Start of RECORDS SUPPLIED

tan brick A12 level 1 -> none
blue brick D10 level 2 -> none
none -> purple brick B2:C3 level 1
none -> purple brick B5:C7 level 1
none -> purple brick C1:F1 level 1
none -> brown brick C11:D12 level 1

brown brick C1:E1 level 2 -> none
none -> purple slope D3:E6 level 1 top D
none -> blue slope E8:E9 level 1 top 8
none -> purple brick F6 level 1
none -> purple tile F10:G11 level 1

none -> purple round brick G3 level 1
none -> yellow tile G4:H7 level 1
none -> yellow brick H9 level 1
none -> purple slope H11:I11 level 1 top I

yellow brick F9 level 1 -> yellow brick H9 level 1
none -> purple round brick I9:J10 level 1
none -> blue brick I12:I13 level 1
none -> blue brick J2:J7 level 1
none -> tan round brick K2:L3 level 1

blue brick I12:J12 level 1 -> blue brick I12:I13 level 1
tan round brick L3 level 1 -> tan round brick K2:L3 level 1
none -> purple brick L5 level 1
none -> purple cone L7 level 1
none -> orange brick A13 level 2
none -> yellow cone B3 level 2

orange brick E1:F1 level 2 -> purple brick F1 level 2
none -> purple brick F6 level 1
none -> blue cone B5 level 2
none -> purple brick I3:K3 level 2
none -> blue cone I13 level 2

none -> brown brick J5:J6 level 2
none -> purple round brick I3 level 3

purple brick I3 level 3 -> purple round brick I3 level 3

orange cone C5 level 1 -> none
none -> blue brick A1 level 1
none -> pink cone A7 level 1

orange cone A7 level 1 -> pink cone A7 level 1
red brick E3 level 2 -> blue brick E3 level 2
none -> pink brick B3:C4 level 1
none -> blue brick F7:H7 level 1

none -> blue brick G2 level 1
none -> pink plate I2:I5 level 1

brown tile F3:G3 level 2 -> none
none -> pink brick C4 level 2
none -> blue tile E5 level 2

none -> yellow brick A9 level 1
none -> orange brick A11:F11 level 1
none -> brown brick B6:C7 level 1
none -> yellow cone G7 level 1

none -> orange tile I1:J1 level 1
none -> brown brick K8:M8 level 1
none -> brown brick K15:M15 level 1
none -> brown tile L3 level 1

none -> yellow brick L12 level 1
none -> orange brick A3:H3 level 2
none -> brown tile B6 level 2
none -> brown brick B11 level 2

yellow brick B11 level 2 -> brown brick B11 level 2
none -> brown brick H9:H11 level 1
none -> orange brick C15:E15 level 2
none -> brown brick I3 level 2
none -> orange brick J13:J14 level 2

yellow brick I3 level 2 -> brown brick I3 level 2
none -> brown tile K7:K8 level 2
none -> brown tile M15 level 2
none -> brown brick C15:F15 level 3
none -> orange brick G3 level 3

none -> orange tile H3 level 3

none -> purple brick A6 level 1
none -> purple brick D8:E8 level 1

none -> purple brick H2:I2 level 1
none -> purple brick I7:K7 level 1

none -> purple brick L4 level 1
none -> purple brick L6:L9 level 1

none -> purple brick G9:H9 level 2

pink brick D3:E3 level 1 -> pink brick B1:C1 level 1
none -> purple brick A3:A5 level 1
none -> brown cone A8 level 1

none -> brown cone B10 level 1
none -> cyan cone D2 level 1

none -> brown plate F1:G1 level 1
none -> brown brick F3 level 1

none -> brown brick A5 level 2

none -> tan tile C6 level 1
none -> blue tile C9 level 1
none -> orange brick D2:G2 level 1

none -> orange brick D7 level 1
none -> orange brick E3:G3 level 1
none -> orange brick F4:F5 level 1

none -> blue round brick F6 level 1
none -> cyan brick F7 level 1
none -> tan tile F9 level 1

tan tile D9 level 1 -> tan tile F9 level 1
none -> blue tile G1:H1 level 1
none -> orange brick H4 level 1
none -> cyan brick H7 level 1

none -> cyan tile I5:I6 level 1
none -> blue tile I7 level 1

End of RECORDS SUPPLIED

PROMPT: Print the material once more, exactly.

YOUR SOLUTION:
tan brick A12 level 1 -> none
blue brick D10 level 2 -> none
none -> purple brick B2:C3 level 1
none -> purple brick B5:C7 level 1
none -> purple brick C1:F1 level 1
none -> brown brick C11:D12 level 1

brown brick C1:E1 level 2 -> none
none -> purple slope D3:E6 level 1 top D
none -> blue slope E8:E9 level 1 top 8
none -> purple brick F6 level 1
none -> purple tile F10:G11 level 1

none -> purple round brick G3 level 1
none -> yellow tile G4:H7 level 1
none -> yellow brick H9 level 1
none -> purple slope H11:I11 level 1 top I

yellow brick F9 level 1 -> yellow brick H9 level 1
none -> purple round brick I9:J10 level 1
none -> blue brick I12:I13 level 1
none -> blue brick J2:J7 level 1
none -> tan round brick K2:L3 level 1

blue brick I12:J12 level 1 -> blue brick I12:I13 level 1
tan round brick L3 level 1 -> tan round brick K2:L3 level 1
none -> purple brick L5 level 1
none -> purple cone L7 level 1
none -> orange brick A13 level 2
none -> yellow cone B3 level 2

orange brick E1:F1 level 2 -> purple brick F1 level 2
none -> purple brick F6 level 1
none -> blue cone B5 level 2
none -> purple brick I3:K3 level 2
none -> blue cone I13 level 2

none -> brown brick J5:J6 level 2
none -> purple round brick I3 level 3

purple brick I3 level 3 -> purple round brick I3 level 3

orange cone C5 level 1 -> none
none -> blue brick A1 level 1
none -> pink cone A7 level 1

orange cone A7 level 1 -> pink cone A7 level 1
red brick E3 level 2 -> blue brick E3 level 2
none -> pink brick B3:C4 level 1
none -> blue brick F7:H7 level 1

none -> blue brick G2 level 1
none -> pink plate I2:I5 level 1

brown tile F3:G3 level 2 -> none
none -> pink brick C4 level 2
none -> blue tile E5 level 2

none -> yellow brick A9 level 1
none -> orange brick A11:F11 level 1
none -> brown brick B6:C7 level 1
none -> yellow cone G7 level 1

none -> orange tile I1:J1 level 1
none -> brown brick K8:M8 level 1
none -> brown brick K15:M15 level 1
none -> brown tile L3 level 1

none -> yellow brick L12 level 1
none -> orange brick A3:H3 level 2
none -> brown tile B6 level 2
none -> brown brick B11 level 2

yellow brick B11 level 2 -> brown brick B11 level 2
none -> brown brick H9:H11 level 1
none -> orange brick C15:E15 level 2
none -> brown brick I3 level 2
none -> orange brick J13:J14 level 2

yellow brick I3 level 2 -> brown brick I3 level 2
none -> brown tile K7:K8 level 2
none -> brown tile M15 level 2
none -> brown brick C15:F15 level 3
none -> orange brick G3 level 3

none -> orange tile H3 level 3

none -> purple brick A6 level 1
none -> purple brick D8:E8 level 1

none -> purple brick H2:I2 level 1
none -> purple brick I7:K7 level 1

none -> purple brick L4 level 1
none -> purple brick L6:L9 level 1

none -> purple brick G9:H9 level 2

pink brick D3:E3 level 1 -> pink brick B1:C1 level 1
none -> purple brick A3:A5 level 1
none -> brown cone A8 level 1

none -> brown cone B10 level 1
none -> cyan cone D2 level 1

none -> brown plate F1:G1 level 1
none -> brown brick F3 level 1

none -> brown brick A5 level 2

none -> tan tile C6 level 1
none -> blue tile C9 level 1
none -> orange brick D2:G2 level 1

none -> orange brick D7 level 1
none -> orange brick E3:G3 level 1
none -> orange brick F4:F5 level 1

none -> blue round brick F6 level 1
none -> cyan brick F7 level 1
none -> tan tile F9 level 1

tan tile D9 level 1 -> tan tile F9 level 1
none -> blue tile G1:H1 level 1
none -> orange brick H4 level 1
none -> cyan brick H7 level 1

none -> cyan tile I5:I6 level 1
none -> blue tile I7 level 1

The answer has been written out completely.